Problem description — Go through the data below. List every line that holds the word "diode".

▶

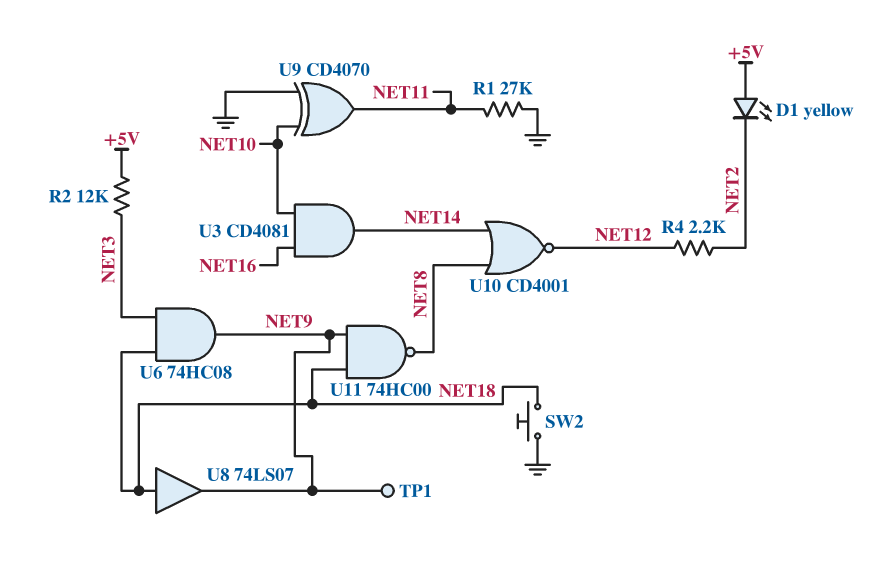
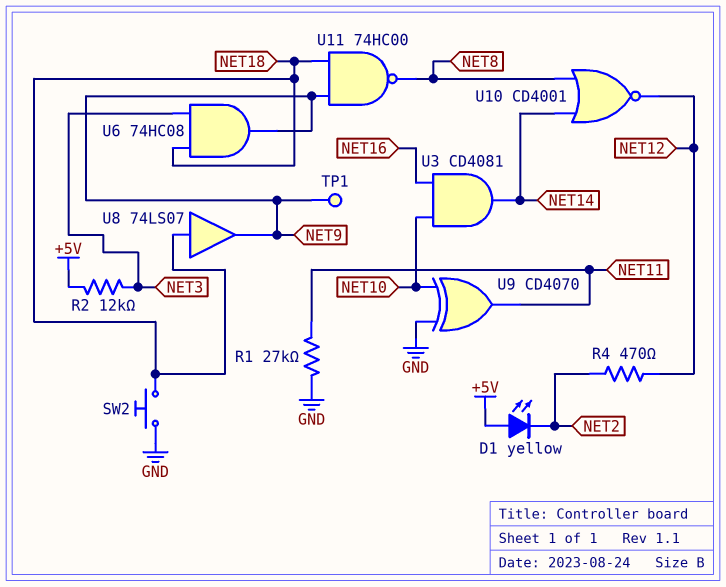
R4: 2.2k (NET2, NET12) -> 470 (NET2, NET12)

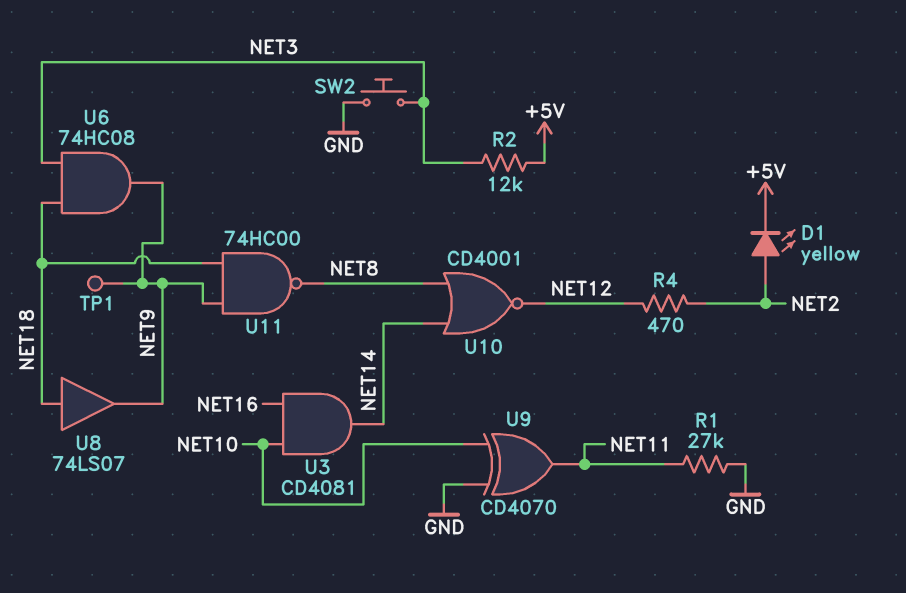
D1: LED yellow (A +5V, K NET2) -> LED yellow (A NET2, K +5V)
SW2: button (GND, NET18) -> button (GND, NET3)

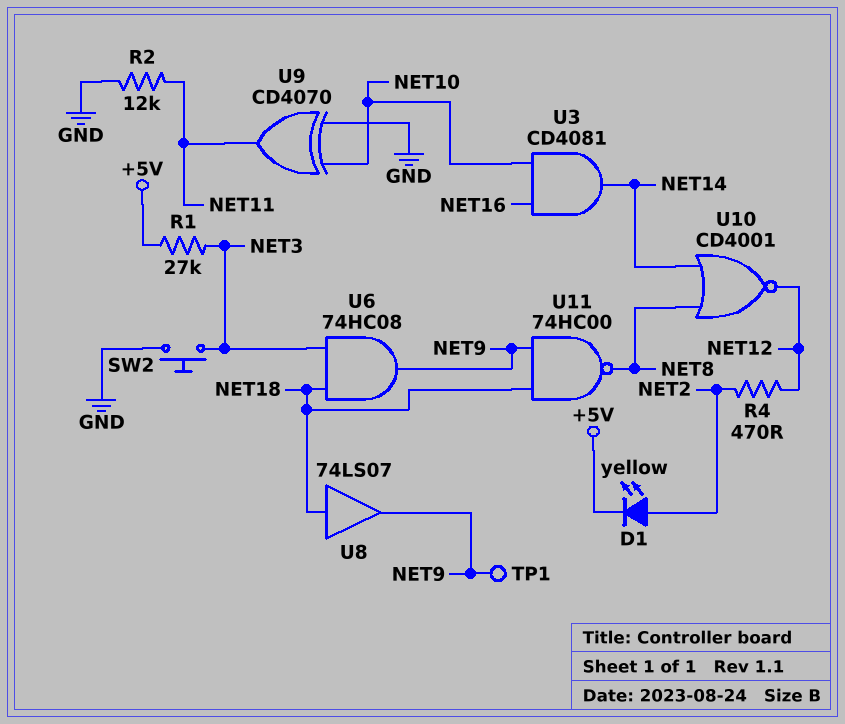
R1: 27k (GND, NET11) -> 27k (+5V, NET3)
R2: 12k (+5V, NET3) -> 12k (GND, NET11)

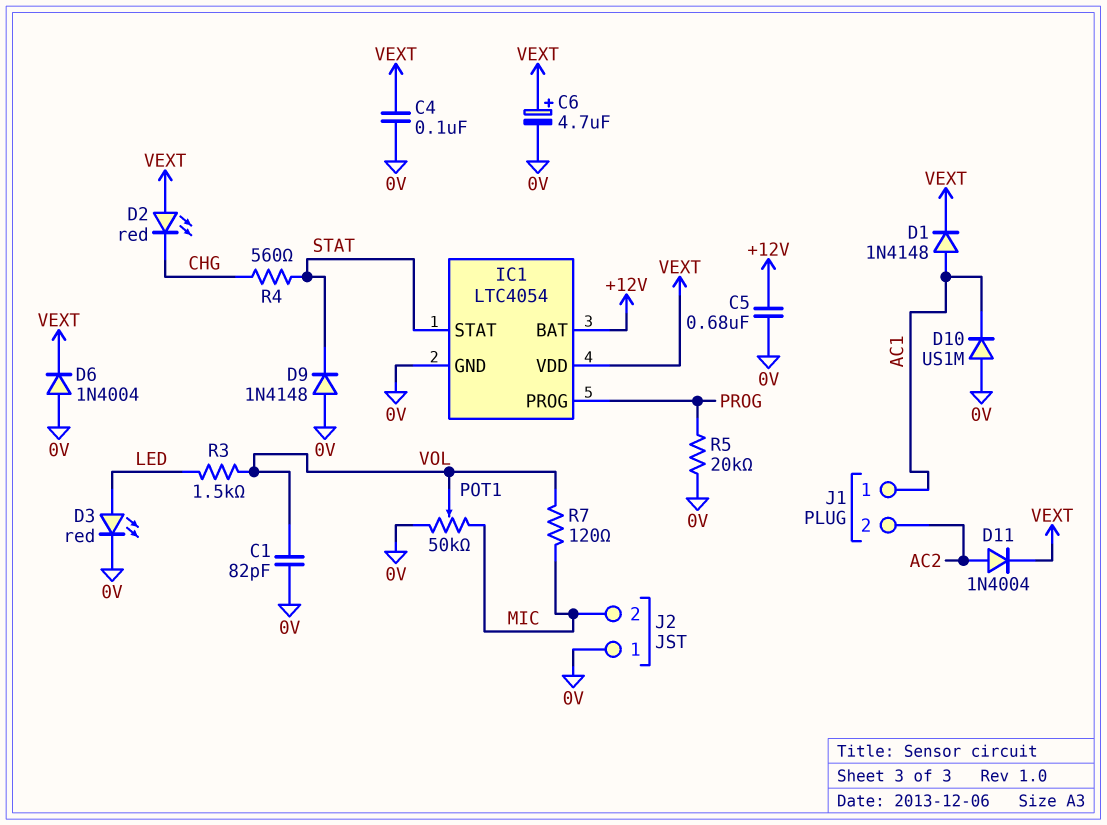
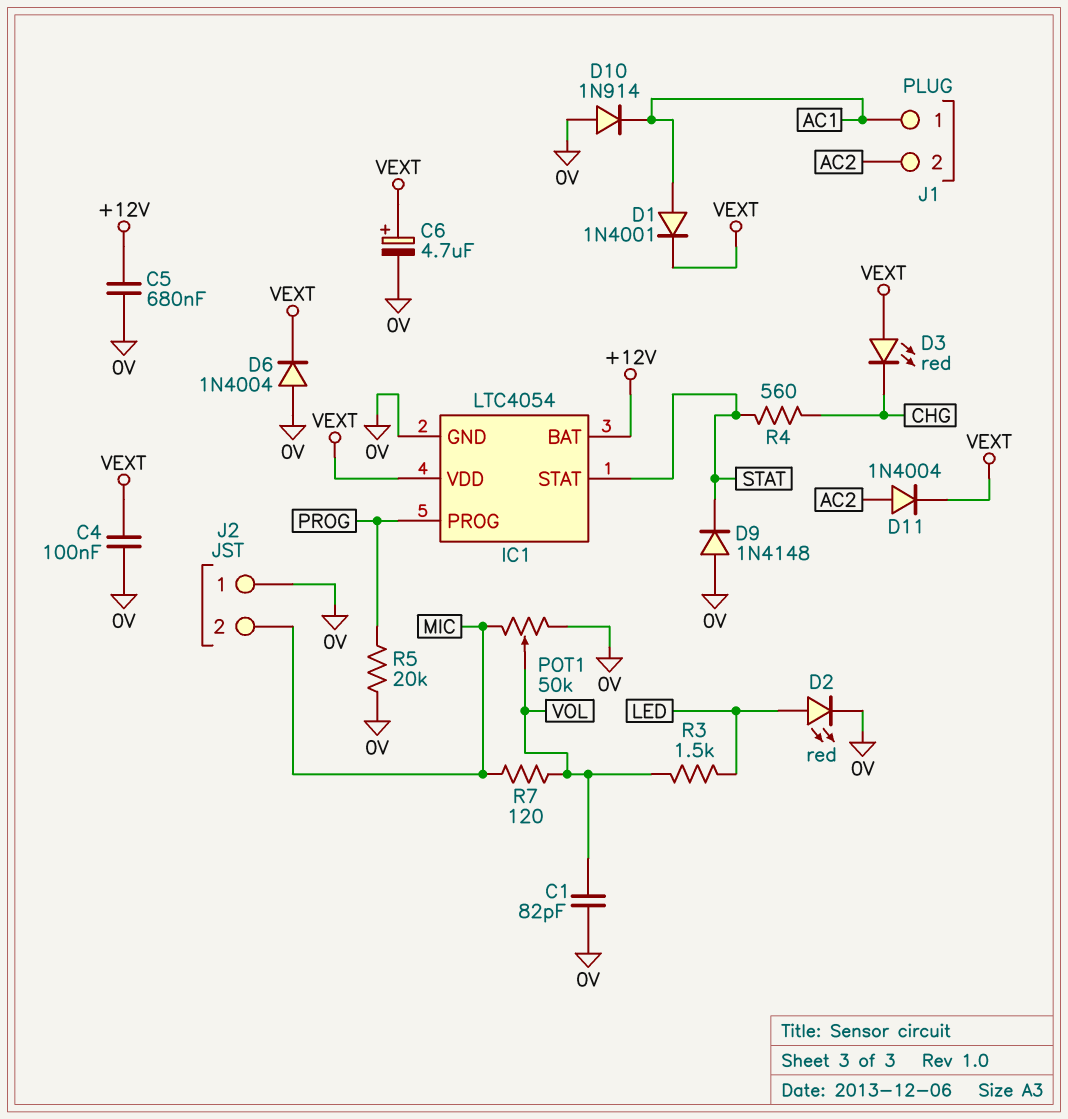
D1: diode 1N4148 (A AC1, K VEXT) -> diode 1N4001 (A AC1, K VEXT)
D2: LED red (A VEXT, K CHG) -> LED red (A LED, K 0V)
D3: LED red (A LED, K 0V) -> LED red (A VEXT, K CHG)
D10: diode US1M (A 0V, K AC1) -> diode 1N914 (A 0V, K AC1)

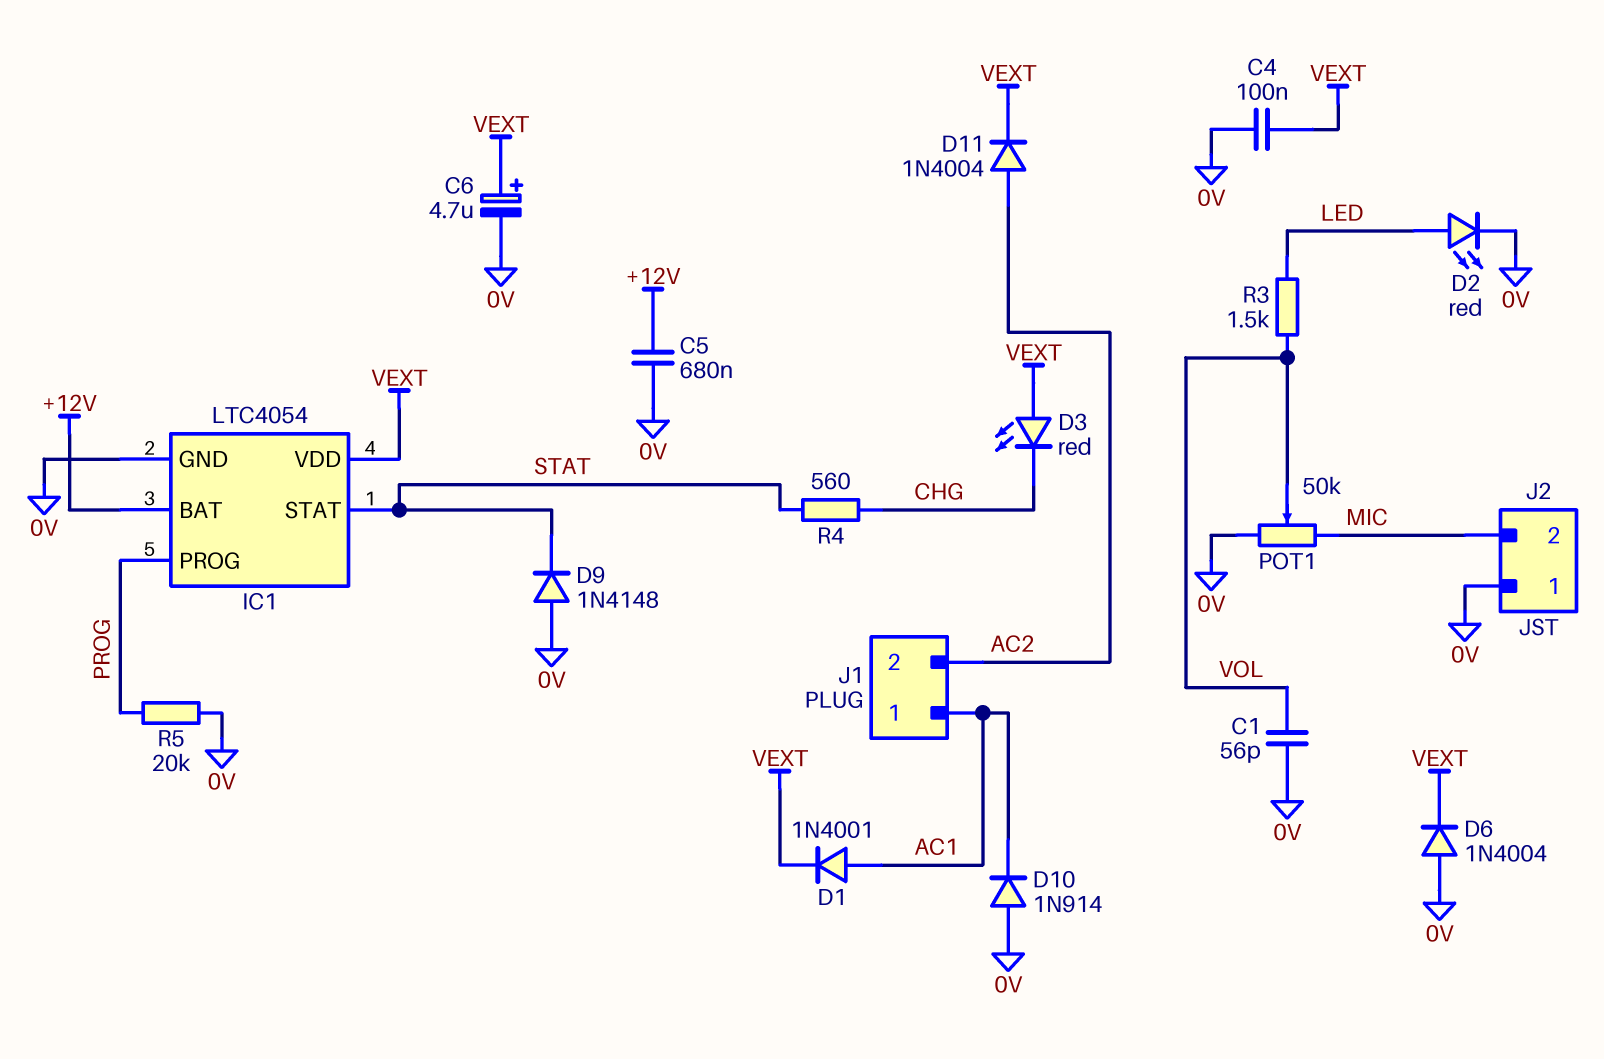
C1: 82pF (0V, VOL) -> 56pF (0V, VOL)
R7: 120 (MIC, VOL) -> none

◀

Output for this exercise —
D1: diode 1N4148 (A AC1, K VEXT) -> diode 1N4001 (A AC1, K VEXT)
D10: diode US1M (A 0V, K AC1) -> diode 1N914 (A 0V, K AC1)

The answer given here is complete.